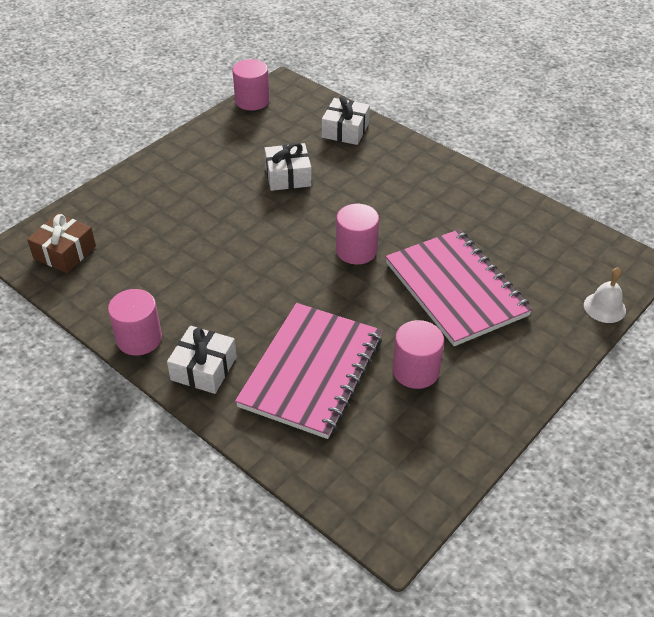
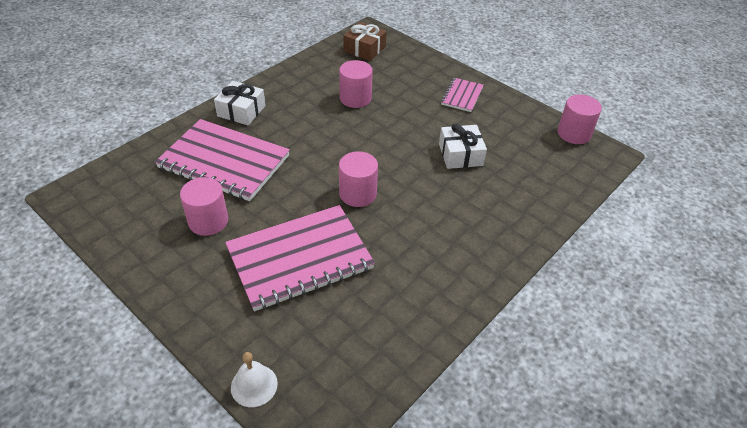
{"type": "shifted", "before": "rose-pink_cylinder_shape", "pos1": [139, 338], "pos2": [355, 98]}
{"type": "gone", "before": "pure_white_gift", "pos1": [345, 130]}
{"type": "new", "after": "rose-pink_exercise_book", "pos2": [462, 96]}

----------

Exercise directions >>
Without including any picture, reproduce the material above word for word.

Answer for the task >>
{"type": "shifted", "before": "rose-pink_cylinder_shape", "pos1": [139, 338], "pos2": [355, 98]}
{"type": "gone", "before": "pure_white_gift", "pos1": [345, 130]}
{"type": "new", "after": "rose-pink_exercise_book", "pos2": [462, 96]}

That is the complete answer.